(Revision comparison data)

BEGIN

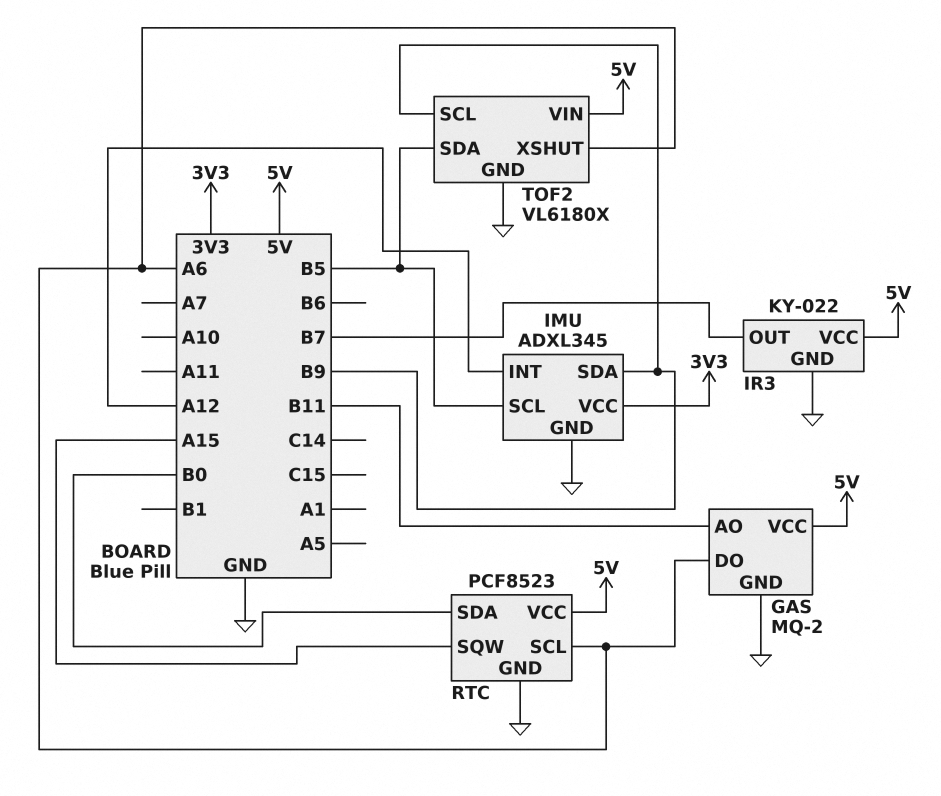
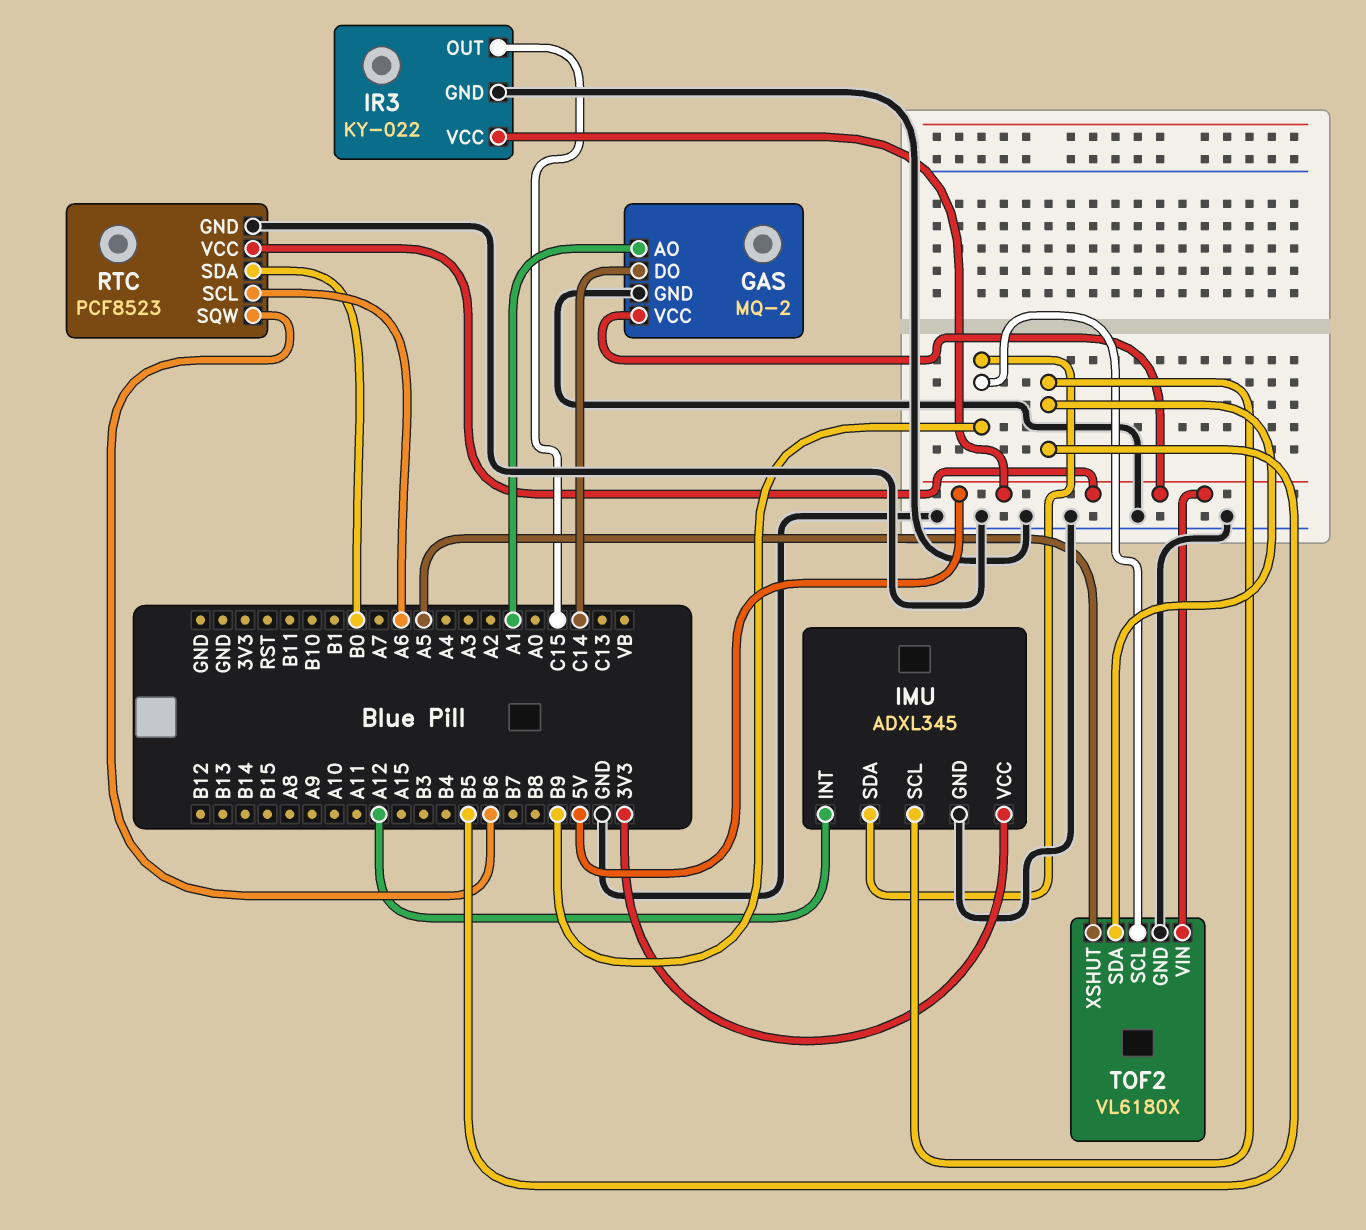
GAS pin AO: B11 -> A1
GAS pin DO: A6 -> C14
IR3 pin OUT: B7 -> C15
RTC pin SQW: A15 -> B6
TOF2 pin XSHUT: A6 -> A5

END

EXERCISE DESCRIPTION: Return the entries exactly as given. Do not include pictures.

ANSWER FOR THIS EXERCISE:
GAS pin AO: B11 -> A1
GAS pin DO: A6 -> C14
IR3 pin OUT: B7 -> C15
RTC pin SQW: A15 -> B6
TOF2 pin XSHUT: A6 -> A5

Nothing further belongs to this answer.